- ACTION ITEM
If a line in the listing below contains "DISH", return that line.

══ DATA SHOWN ══

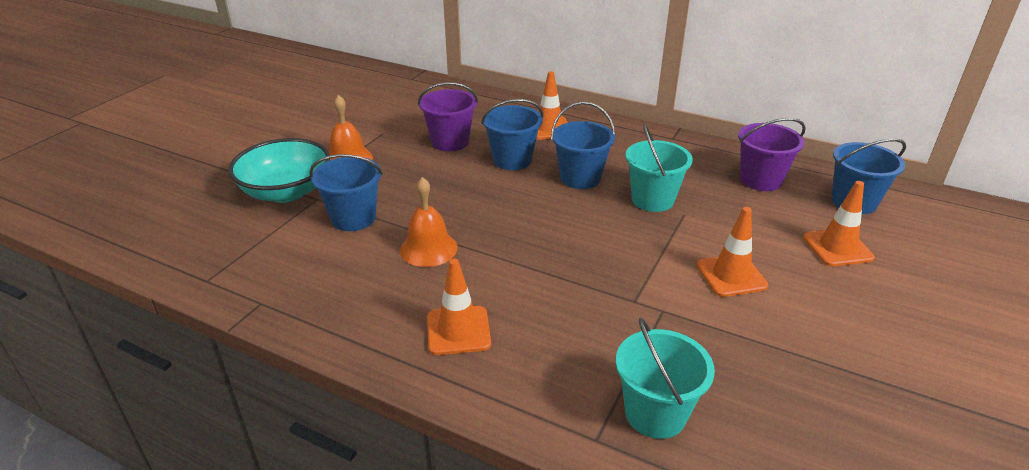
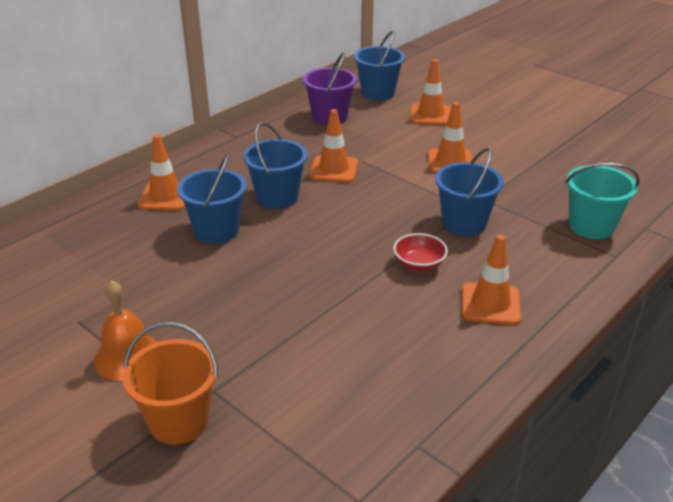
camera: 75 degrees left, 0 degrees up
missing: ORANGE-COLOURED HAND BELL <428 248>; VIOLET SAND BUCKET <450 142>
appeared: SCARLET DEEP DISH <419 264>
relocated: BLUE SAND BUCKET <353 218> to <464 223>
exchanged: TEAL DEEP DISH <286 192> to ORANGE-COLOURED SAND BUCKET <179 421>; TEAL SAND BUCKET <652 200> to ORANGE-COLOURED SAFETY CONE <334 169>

═══

- WRITTEN ANSWER
appeared: SCARLET DEEP DISH <419 264>
exchanged: TEAL DEEP DISH <286 192> to ORANGE-COLOURED SAND BUCKET <179 421>; TEAL SAND BUCKET <652 200> to ORANGE-COLOURED SAFETY CONE <334 169>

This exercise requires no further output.